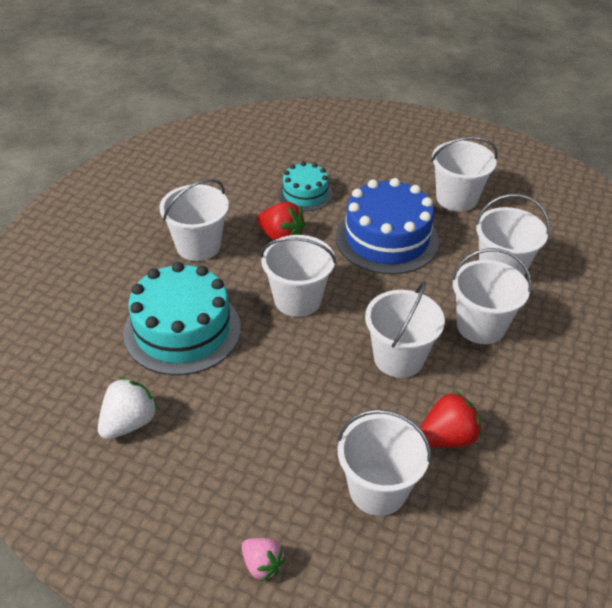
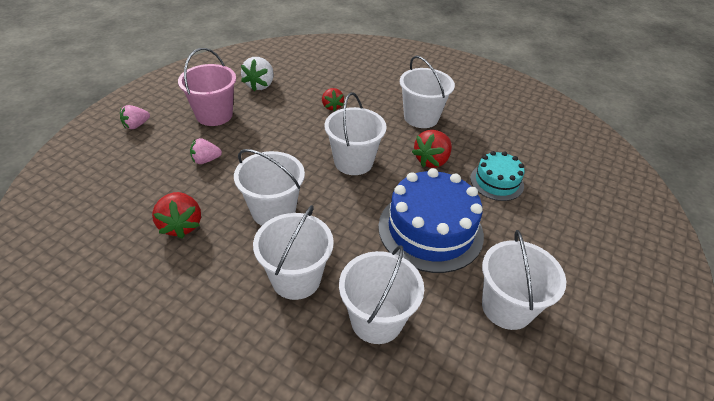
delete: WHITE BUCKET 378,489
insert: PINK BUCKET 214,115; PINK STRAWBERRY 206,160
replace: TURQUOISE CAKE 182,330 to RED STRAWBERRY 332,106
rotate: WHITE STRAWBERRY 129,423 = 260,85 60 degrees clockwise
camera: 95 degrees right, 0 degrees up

------------------------

- **Instructions to follow**: Please go through the entries and show every line with the word "STRAWBERRY".

- **Solution for this exercise**:
insert: PINK BUCKET 214,115; PINK STRAWBERRY 206,160
replace: TURQUOISE CAKE 182,330 to RED STRAWBERRY 332,106
rotate: WHITE STRAWBERRY 129,423 = 260,85 60 degrees clockwise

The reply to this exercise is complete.